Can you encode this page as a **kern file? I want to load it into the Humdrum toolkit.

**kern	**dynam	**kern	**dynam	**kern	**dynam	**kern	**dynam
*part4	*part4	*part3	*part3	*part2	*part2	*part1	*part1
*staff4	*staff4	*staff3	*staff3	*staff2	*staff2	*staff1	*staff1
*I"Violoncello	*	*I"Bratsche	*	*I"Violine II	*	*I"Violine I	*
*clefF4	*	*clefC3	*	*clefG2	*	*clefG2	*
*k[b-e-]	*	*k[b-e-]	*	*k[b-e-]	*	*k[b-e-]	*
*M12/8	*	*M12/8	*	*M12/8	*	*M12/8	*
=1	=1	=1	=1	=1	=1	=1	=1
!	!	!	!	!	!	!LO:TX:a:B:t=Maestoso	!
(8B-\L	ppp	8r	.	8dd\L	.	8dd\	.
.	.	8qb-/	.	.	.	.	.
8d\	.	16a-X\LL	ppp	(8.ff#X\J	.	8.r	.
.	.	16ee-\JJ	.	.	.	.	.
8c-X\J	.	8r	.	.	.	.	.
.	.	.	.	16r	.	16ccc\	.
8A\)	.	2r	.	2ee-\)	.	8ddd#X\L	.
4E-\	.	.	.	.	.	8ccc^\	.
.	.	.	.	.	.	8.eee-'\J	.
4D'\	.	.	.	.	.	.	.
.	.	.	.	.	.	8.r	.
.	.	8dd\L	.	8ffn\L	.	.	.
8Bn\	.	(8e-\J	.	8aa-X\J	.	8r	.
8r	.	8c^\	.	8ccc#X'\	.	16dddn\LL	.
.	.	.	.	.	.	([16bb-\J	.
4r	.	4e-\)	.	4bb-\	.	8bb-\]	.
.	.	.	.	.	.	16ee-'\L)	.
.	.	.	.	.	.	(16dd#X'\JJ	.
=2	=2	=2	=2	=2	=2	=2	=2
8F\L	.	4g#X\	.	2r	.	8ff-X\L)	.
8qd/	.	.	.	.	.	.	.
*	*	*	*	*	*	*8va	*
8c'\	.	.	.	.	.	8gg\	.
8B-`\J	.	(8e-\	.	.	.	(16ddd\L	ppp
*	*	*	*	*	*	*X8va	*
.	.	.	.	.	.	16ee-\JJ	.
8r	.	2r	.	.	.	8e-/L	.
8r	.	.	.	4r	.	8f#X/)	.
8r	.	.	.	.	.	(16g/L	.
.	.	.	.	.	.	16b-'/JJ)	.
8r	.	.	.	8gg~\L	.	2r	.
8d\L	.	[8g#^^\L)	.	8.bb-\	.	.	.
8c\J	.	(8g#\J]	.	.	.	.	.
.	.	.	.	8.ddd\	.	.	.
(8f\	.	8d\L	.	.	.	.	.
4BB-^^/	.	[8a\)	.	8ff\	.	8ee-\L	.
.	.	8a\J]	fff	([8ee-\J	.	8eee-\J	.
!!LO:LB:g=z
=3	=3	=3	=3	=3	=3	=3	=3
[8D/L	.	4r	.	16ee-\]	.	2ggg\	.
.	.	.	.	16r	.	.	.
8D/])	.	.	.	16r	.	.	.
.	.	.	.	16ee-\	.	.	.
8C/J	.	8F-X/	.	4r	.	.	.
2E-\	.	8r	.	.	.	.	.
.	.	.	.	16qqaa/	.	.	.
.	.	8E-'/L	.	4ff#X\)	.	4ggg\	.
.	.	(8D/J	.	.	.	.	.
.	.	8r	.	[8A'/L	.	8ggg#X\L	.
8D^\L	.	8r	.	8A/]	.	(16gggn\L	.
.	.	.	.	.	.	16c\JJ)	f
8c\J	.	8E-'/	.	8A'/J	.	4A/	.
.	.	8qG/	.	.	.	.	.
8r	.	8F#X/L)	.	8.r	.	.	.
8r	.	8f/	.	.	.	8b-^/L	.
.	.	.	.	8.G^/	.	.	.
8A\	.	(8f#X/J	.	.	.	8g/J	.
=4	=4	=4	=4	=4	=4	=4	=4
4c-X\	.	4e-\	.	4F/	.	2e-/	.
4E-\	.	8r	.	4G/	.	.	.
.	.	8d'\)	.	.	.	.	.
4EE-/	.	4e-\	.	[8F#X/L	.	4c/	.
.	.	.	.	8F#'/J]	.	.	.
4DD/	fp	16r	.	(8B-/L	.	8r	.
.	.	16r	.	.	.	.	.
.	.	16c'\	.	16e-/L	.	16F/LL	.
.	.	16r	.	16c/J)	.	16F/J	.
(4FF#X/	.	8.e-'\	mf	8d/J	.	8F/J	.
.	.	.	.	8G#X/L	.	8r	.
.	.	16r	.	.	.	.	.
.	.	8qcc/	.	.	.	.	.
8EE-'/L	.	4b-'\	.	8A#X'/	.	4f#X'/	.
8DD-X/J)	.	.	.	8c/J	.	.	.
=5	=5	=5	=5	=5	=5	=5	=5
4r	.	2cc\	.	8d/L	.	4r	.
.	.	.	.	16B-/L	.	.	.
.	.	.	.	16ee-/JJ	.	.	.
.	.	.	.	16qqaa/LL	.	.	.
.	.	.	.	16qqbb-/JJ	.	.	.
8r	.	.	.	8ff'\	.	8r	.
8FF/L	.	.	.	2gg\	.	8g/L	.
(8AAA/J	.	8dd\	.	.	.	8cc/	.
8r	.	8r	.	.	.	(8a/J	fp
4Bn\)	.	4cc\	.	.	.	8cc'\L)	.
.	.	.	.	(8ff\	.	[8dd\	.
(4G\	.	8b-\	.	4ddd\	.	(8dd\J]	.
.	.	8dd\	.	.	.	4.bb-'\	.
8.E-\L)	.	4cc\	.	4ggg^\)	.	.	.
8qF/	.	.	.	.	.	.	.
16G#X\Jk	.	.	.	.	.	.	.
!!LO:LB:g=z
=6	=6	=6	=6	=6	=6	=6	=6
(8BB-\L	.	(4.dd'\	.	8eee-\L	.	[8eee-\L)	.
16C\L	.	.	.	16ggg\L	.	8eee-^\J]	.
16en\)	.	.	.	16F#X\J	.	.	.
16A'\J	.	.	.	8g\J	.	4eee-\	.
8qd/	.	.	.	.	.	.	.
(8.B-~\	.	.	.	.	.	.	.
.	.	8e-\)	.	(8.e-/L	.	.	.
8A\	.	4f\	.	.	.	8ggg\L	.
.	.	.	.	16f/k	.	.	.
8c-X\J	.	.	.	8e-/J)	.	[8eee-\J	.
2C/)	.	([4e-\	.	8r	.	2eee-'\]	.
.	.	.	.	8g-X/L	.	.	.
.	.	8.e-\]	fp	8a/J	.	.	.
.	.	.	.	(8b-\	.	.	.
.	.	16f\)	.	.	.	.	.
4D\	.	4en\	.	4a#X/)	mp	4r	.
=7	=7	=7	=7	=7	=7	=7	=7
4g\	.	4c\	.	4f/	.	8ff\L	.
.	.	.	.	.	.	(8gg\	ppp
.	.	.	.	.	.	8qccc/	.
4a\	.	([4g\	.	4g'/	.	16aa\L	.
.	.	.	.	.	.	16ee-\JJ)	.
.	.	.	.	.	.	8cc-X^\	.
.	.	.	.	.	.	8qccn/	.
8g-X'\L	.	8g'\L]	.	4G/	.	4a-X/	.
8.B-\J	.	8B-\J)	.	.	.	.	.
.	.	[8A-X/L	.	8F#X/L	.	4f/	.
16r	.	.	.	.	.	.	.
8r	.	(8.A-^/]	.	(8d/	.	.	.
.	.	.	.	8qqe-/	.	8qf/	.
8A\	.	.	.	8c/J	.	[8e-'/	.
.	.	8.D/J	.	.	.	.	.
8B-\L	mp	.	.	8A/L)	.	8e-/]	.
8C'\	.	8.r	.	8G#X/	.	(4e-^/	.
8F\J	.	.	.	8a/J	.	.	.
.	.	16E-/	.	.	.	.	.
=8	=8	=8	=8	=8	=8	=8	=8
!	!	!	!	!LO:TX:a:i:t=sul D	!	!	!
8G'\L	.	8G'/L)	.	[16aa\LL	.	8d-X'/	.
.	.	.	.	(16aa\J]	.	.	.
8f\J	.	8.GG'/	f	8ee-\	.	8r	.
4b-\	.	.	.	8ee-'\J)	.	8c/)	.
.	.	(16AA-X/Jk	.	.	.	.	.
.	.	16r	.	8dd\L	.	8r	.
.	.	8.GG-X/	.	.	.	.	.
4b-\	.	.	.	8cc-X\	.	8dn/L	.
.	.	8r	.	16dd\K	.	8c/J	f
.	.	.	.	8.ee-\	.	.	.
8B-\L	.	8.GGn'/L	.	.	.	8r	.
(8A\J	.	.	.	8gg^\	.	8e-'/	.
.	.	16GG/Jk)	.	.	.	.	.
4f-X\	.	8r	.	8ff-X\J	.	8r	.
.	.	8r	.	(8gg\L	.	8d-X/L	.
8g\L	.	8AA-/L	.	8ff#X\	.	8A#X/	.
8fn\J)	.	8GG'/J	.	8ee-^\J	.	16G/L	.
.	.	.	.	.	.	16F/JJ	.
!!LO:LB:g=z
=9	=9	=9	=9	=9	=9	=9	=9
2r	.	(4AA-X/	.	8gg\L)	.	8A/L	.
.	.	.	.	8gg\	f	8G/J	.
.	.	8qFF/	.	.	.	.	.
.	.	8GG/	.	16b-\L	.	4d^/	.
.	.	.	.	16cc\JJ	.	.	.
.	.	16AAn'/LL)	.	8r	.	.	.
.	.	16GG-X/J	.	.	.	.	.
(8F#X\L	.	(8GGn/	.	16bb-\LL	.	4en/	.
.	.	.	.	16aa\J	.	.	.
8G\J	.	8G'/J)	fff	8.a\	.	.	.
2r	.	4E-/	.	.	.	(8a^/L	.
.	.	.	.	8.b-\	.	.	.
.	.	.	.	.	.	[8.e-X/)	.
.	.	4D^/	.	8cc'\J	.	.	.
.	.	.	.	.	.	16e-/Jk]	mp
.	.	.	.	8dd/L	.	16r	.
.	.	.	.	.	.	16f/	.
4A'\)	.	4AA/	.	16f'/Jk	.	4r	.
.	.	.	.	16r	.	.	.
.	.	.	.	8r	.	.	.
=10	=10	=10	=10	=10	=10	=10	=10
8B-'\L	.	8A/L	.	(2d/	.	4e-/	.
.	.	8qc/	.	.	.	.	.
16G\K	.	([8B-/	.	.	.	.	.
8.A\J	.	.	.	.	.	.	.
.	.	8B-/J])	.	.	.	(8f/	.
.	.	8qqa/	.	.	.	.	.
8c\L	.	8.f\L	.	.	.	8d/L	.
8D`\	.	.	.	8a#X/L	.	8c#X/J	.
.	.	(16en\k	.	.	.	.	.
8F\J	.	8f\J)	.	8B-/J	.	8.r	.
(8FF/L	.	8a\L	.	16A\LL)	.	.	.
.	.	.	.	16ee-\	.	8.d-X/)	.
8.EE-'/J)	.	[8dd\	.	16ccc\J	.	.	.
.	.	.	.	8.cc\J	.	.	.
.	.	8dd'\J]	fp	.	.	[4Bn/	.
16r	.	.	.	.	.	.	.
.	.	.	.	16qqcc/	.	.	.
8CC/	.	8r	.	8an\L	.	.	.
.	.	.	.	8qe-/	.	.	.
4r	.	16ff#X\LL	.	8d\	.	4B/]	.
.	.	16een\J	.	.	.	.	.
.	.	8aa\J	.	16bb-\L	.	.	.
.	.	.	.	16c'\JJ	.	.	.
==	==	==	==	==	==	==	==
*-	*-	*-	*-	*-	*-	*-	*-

::::

▸ Goal: How many lines in the entries above contain the string "kern"? Reply with the number only.

▸ Result for this task: 2